— EXTRACTED DATA —

"""

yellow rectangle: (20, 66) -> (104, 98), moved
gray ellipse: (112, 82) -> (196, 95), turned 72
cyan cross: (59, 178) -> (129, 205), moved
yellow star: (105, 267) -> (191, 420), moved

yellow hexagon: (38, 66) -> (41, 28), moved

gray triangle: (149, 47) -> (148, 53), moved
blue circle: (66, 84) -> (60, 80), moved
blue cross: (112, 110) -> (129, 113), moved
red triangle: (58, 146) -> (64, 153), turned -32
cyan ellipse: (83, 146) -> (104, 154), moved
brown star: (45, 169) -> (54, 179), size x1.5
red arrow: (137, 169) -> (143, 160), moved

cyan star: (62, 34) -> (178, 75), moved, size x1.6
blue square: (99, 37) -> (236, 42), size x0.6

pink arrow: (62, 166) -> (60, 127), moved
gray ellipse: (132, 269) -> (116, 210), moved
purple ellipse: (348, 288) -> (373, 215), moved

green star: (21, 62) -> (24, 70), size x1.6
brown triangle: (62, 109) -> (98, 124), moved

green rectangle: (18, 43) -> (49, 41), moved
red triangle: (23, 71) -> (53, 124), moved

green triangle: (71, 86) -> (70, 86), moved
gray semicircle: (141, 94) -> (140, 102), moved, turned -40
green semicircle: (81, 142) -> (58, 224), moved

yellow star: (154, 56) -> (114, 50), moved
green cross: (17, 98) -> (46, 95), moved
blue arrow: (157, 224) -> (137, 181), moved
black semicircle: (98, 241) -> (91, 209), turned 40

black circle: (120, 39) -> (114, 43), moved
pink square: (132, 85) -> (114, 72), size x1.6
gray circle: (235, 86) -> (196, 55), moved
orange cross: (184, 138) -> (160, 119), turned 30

"""

— PROBLEM REQUIREMENTS —
Every single record is to be set down again, unaltered.

— EXERCISE RESULT —
yellow rectangle: (20, 66) -> (104, 98), moved
gray ellipse: (112, 82) -> (196, 95), turned 72
cyan cross: (59, 178) -> (129, 205), moved
yellow star: (105, 267) -> (191, 420), moved

yellow hexagon: (38, 66) -> (41, 28), moved

gray triangle: (149, 47) -> (148, 53), moved
blue circle: (66, 84) -> (60, 80), moved
blue cross: (112, 110) -> (129, 113), moved
red triangle: (58, 146) -> (64, 153), turned -32
cyan ellipse: (83, 146) -> (104, 154), moved
brown star: (45, 169) -> (54, 179), size x1.5
red arrow: (137, 169) -> (143, 160), moved

cyan star: (62, 34) -> (178, 75), moved, size x1.6
blue square: (99, 37) -> (236, 42), size x0.6

pink arrow: (62, 166) -> (60, 127), moved
gray ellipse: (132, 269) -> (116, 210), moved
purple ellipse: (348, 288) -> (373, 215), moved

green star: (21, 62) -> (24, 70), size x1.6
brown triangle: (62, 109) -> (98, 124), moved

green rectangle: (18, 43) -> (49, 41), moved
red triangle: (23, 71) -> (53, 124), moved

green triangle: (71, 86) -> (70, 86), moved
gray semicircle: (141, 94) -> (140, 102), moved, turned -40
green semicircle: (81, 142) -> (58, 224), moved

yellow star: (154, 56) -> (114, 50), moved
green cross: (17, 98) -> (46, 95), moved
blue arrow: (157, 224) -> (137, 181), moved
black semicircle: (98, 241) -> (91, 209), turned 40

black circle: (120, 39) -> (114, 43), moved
pink square: (132, 85) -> (114, 72), size x1.6
gray circle: (235, 86) -> (196, 55), moved
orange cross: (184, 138) -> (160, 119), turned 30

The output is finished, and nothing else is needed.